Data block:
= Beginning of Section =
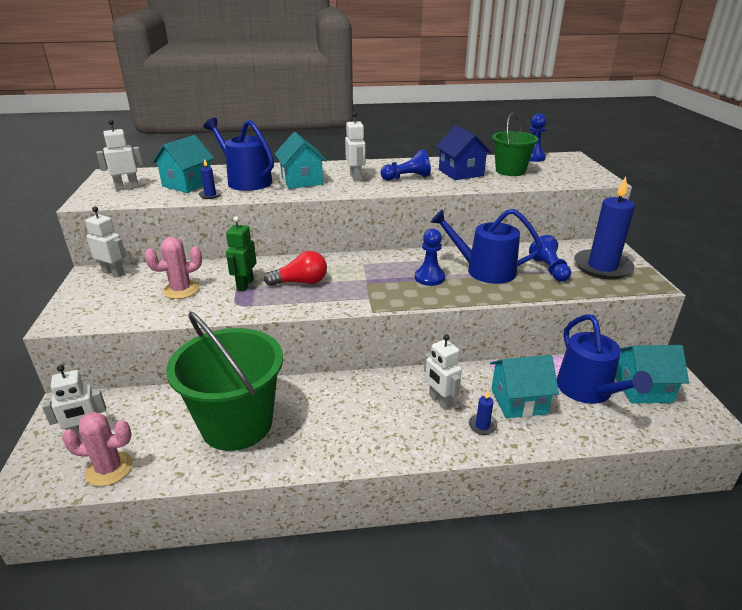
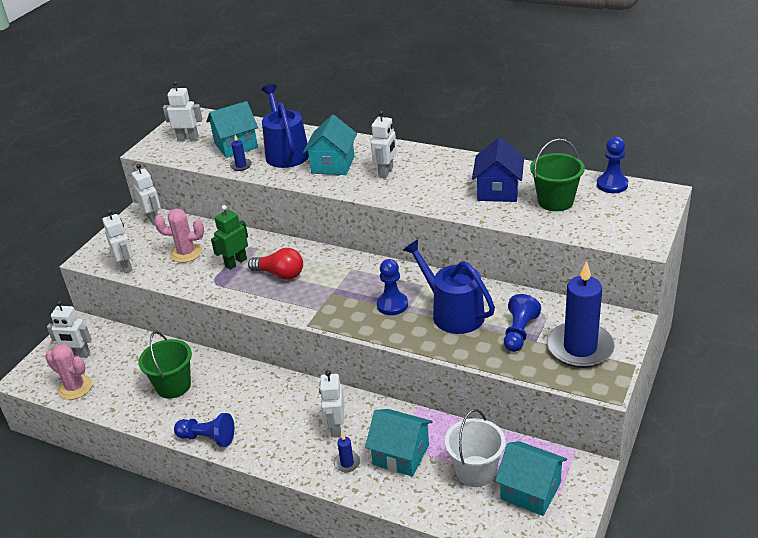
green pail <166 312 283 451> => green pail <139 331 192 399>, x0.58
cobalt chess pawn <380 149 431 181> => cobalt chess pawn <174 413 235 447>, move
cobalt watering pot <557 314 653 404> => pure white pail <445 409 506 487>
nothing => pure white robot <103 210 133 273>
= End of Section =
Task goal: Please output the material above unchanged, apart from removing the pictures.

Answer section:
green pail <166 312 283 451> => green pail <139 331 192 399>, x0.58
cobalt chess pawn <380 149 431 181> => cobalt chess pawn <174 413 235 447>, move
cobalt watering pot <557 314 653 404> => pure white pail <445 409 506 487>
nothing => pure white robot <103 210 133 273>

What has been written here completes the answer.